**WHAT TO PRODUCE:**
Look for the word "carton" in the entries below, then copy every line that has it.

Data entries:
= Beginning of Section =

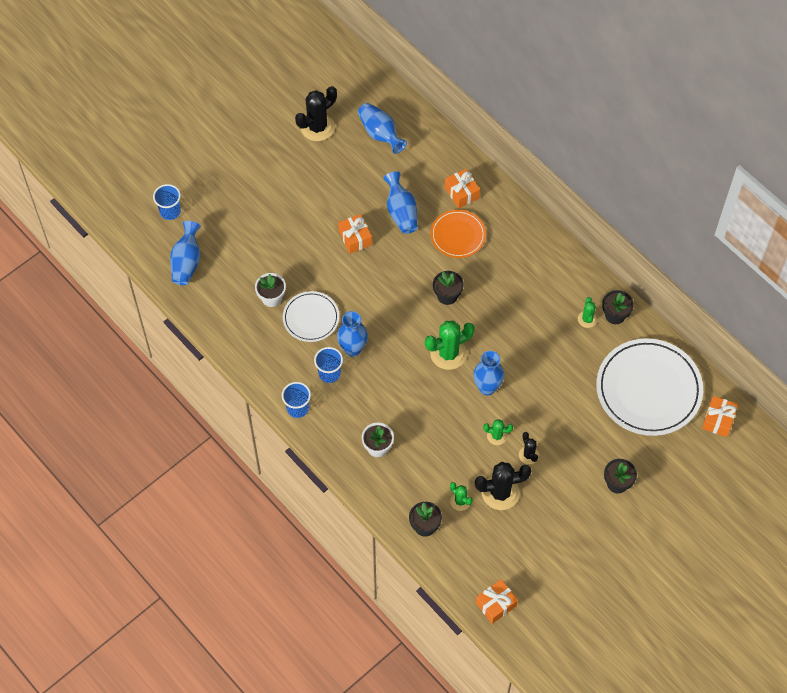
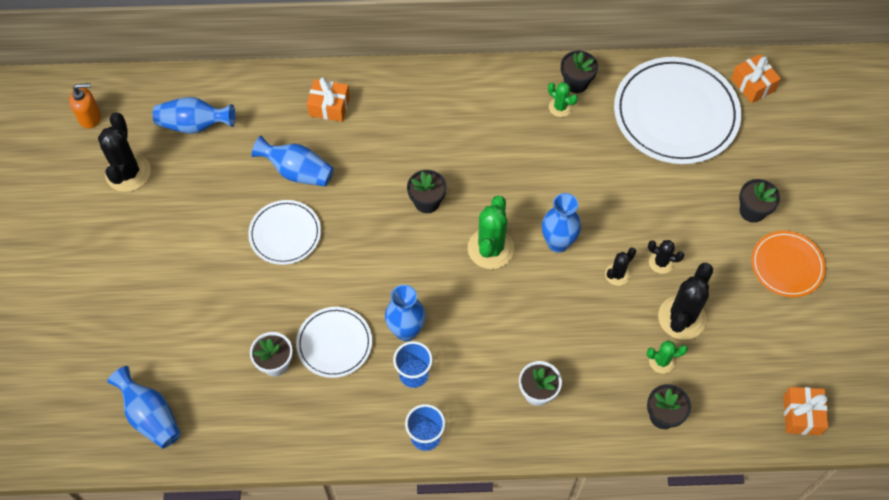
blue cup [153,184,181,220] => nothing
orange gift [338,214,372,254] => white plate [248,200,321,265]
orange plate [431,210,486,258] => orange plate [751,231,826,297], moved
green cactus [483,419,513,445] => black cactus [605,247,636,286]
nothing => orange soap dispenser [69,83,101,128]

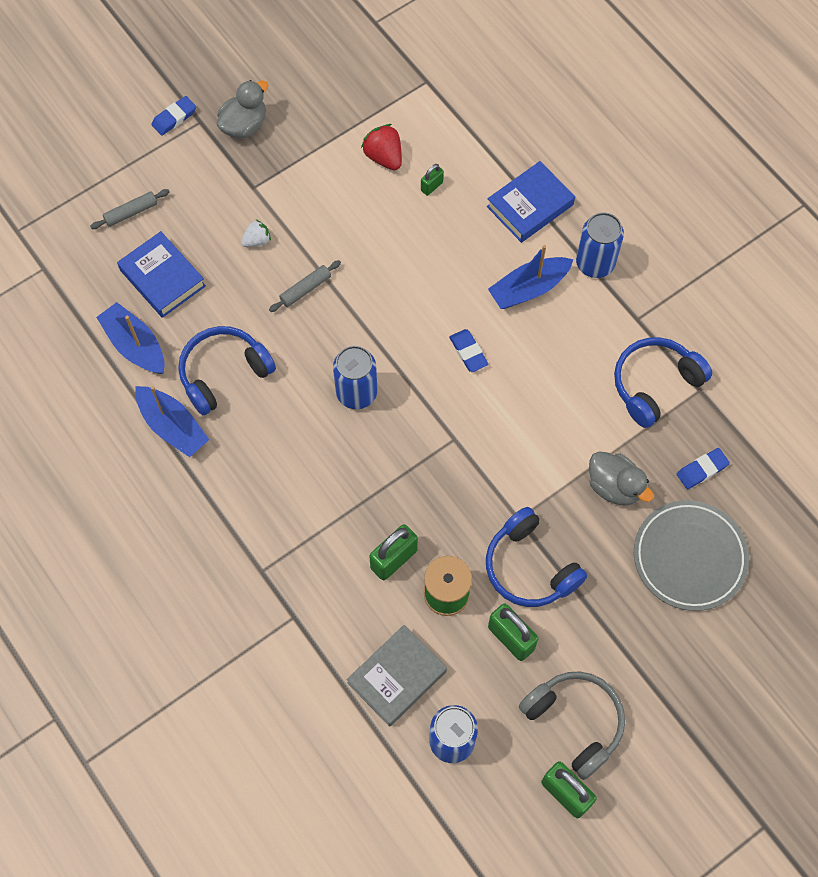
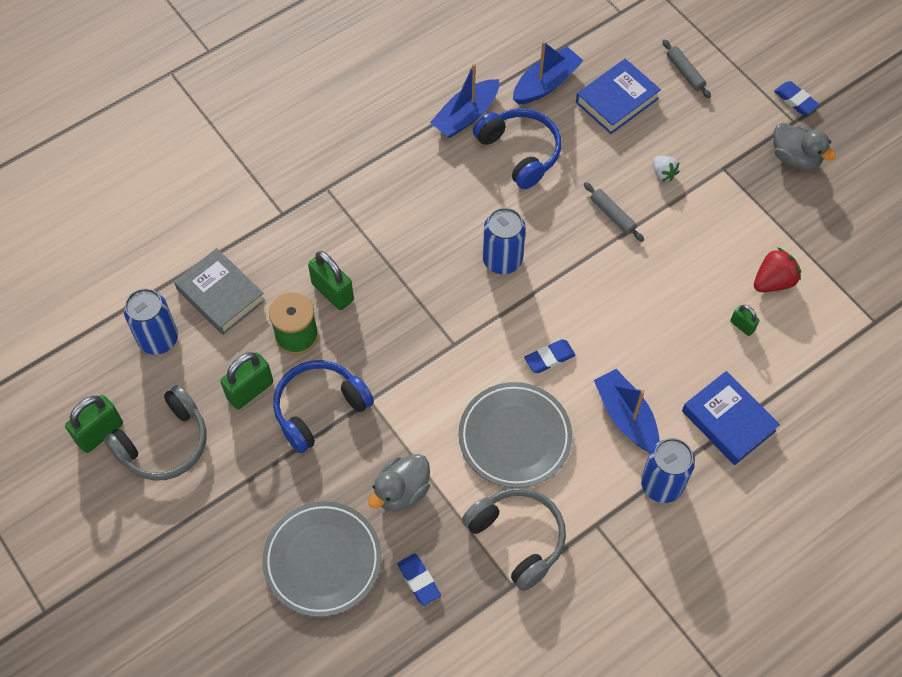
blue headphones [614,337,712,428] => grey headphones [462,488,566,591]
nothing => grey plate [458,382,572,488]

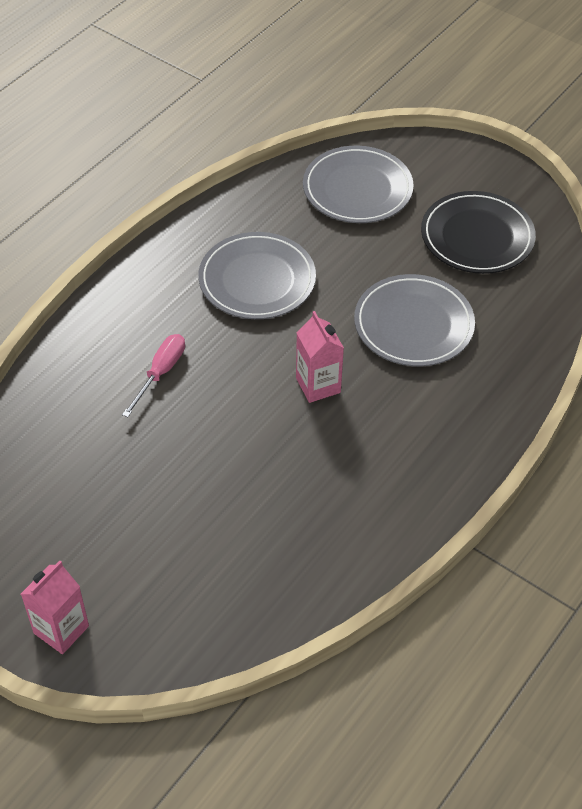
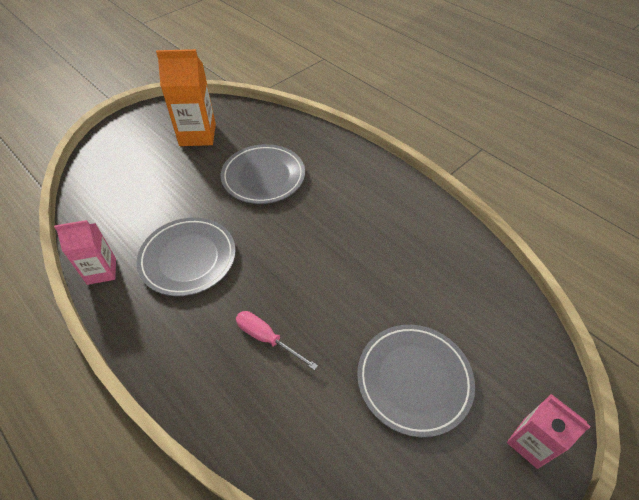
pink carton [296,311,344,403] => pink carton [54,220,116,285], moved
grey plate [303,146,414,223] => grey plate [357,325,475,437], moved
black plate [421,191,536,274] => orange carton [156,49,216,146]

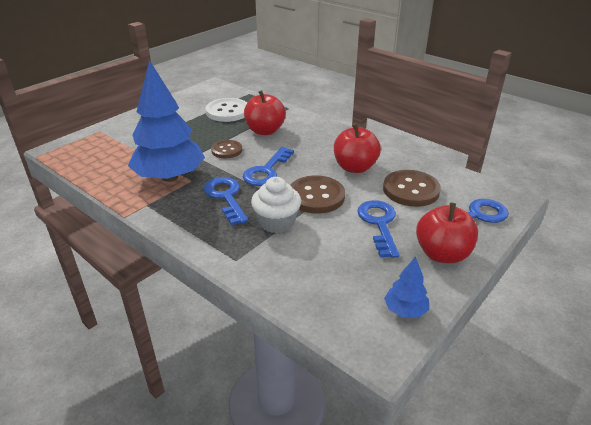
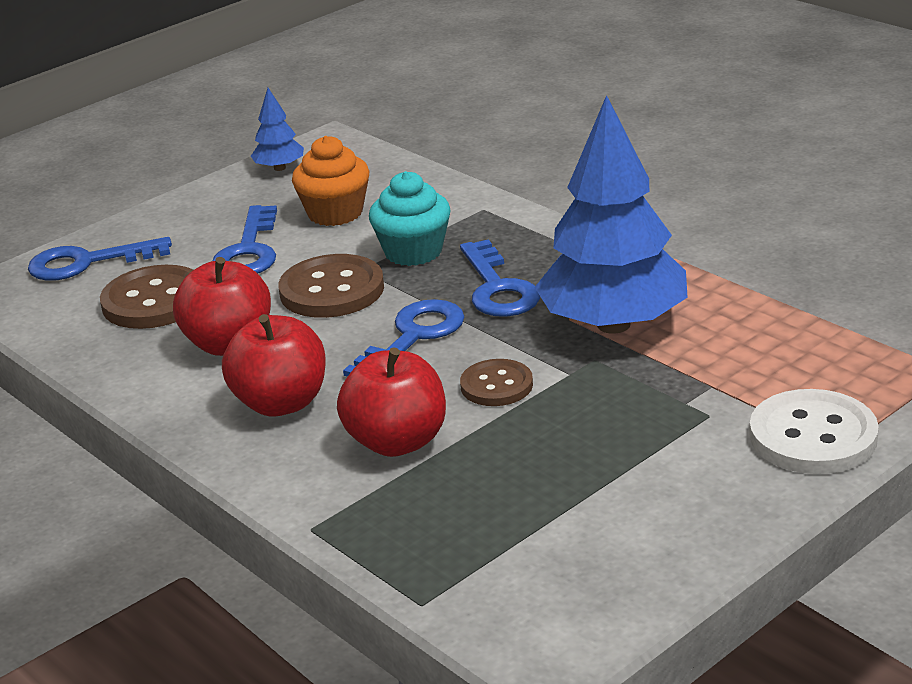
white button [206,98,247,122] => white button [750,389,879,474], moved
white cupcake [251,177,301,233] => turquoise cupcake [369,171,451,266]
red apple [416,203,478,263] => red apple [222,314,326,417], moved
nothing => orange cupcake [292,136,369,226]

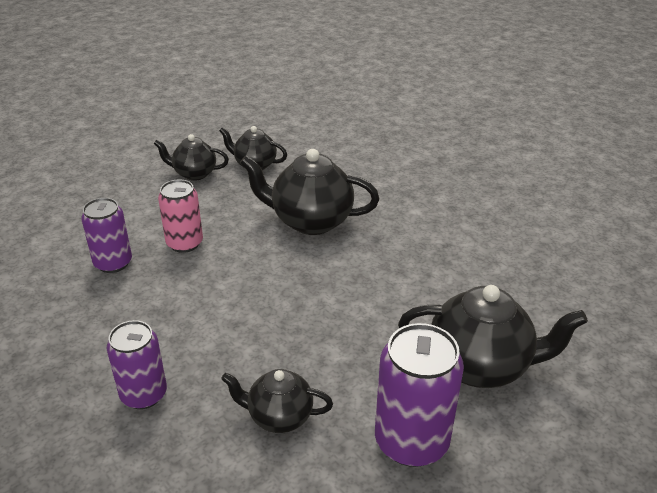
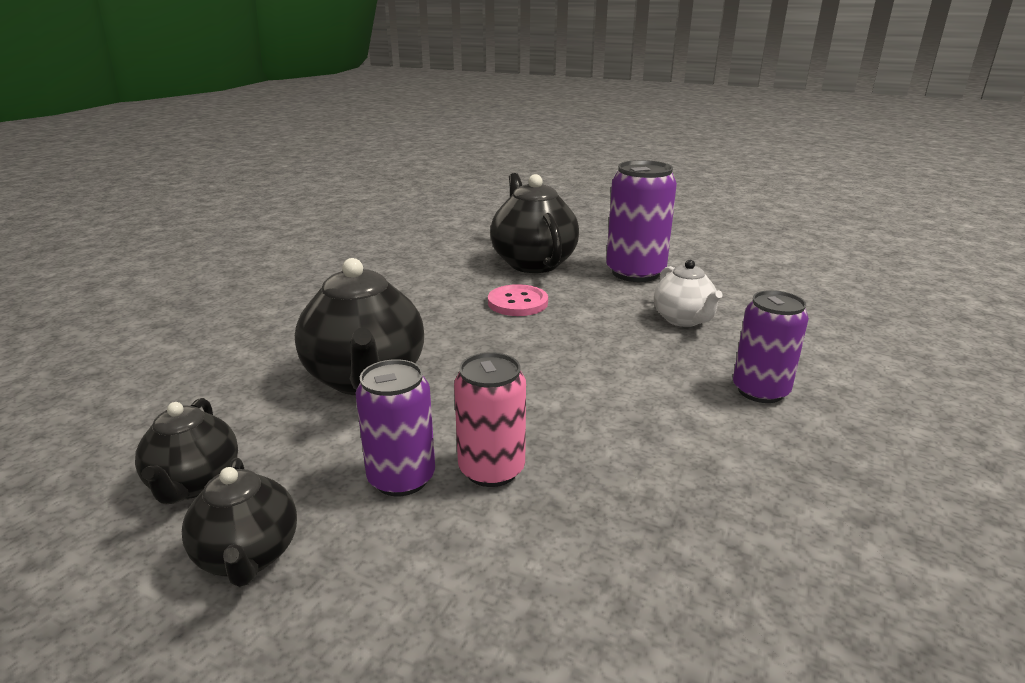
purple can [81,198,132,273] => purple can [356,359,435,496], moved
black teapot [221,369,333,433] => white teapot [654,260,723,327]
nothing => pink button [488,284,548,316]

= End of Section =

**FINISHED EXERCISE:**
pink carton [296,311,344,403] => pink carton [54,220,116,285], moved
black plate [421,191,536,274] => orange carton [156,49,216,146]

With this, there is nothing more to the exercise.